**Exercise requirements:** Whenever the word "none" appears in a line of the data below, copy that line.

**Information given:**
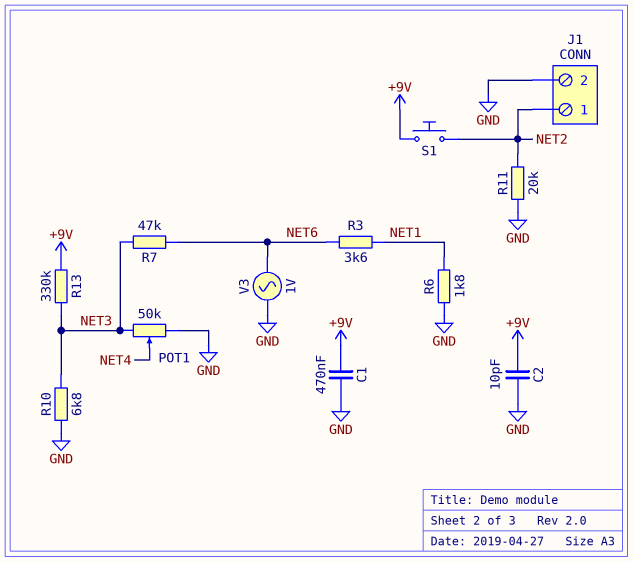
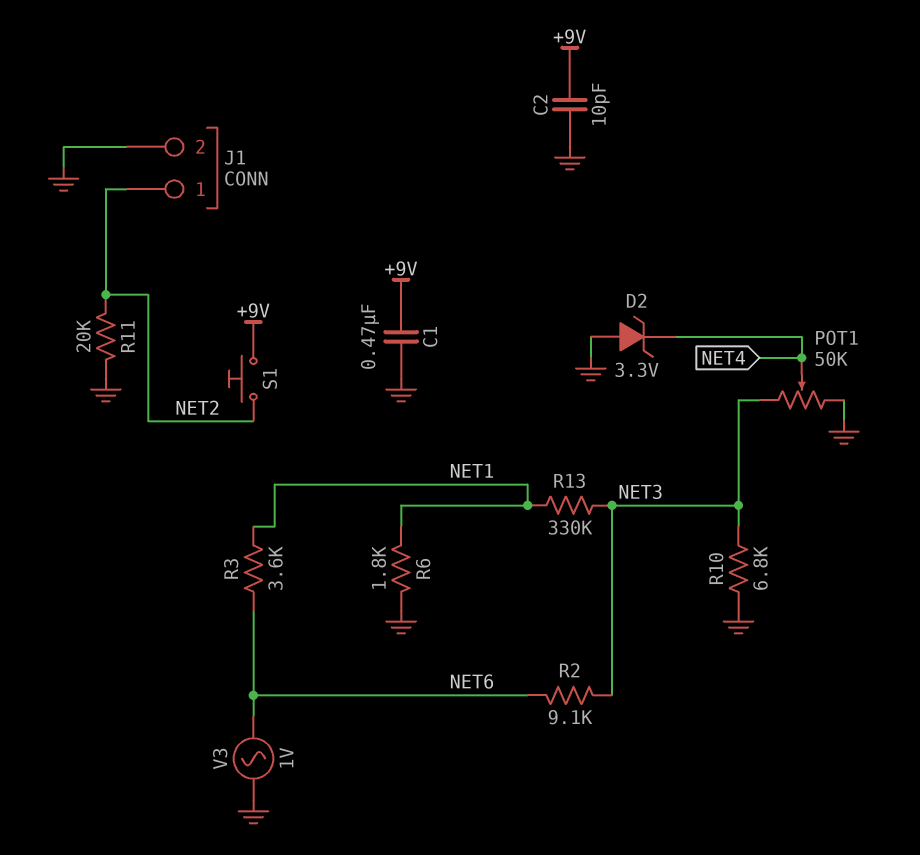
D2: none -> zener 3.3V (A GND, K NET4)
R2: none -> 9.1k (NET3, NET6)
R7: 47k (NET3, NET6) -> none
R13: 330k (+9V, NET3) -> 330k (NET1, NET3)

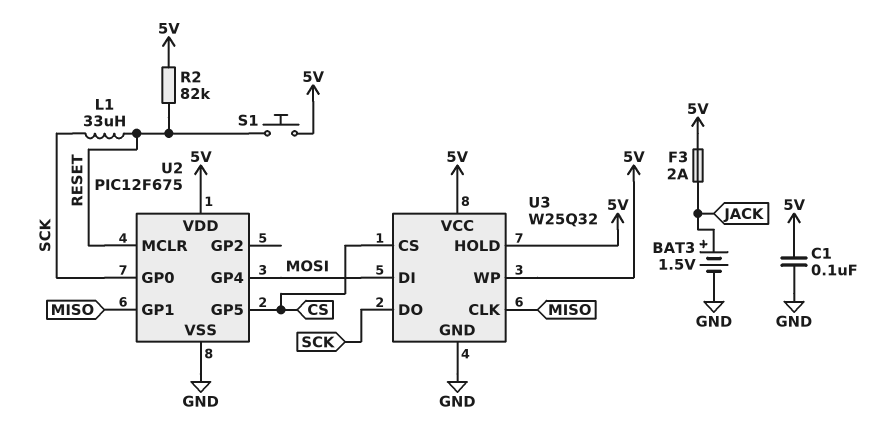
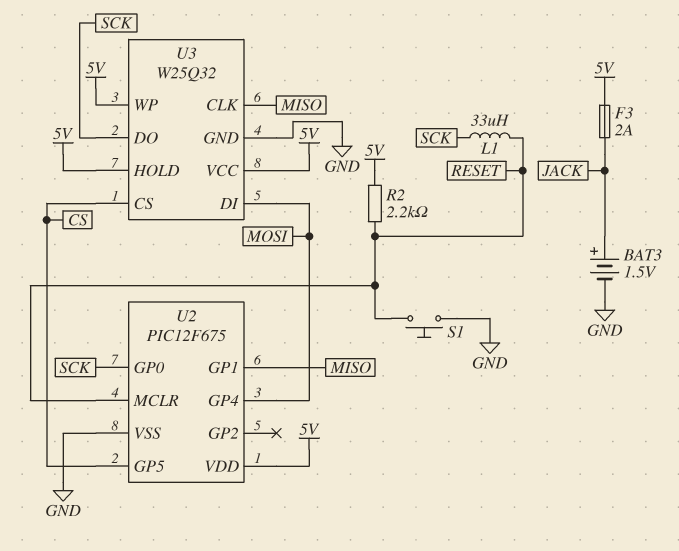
C1: 100nF (5V, GND) -> none
R2: 82k (5V, RESET) -> 2.2k (5V, RESET)
S1: button (5V, RESET) -> button (GND, RESET)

**Written response:**
D2: none -> zener 3.3V (A GND, K NET4)
R2: none -> 9.1k (NET3, NET6)
R7: 47k (NET3, NET6) -> none
C1: 100nF (5V, GND) -> none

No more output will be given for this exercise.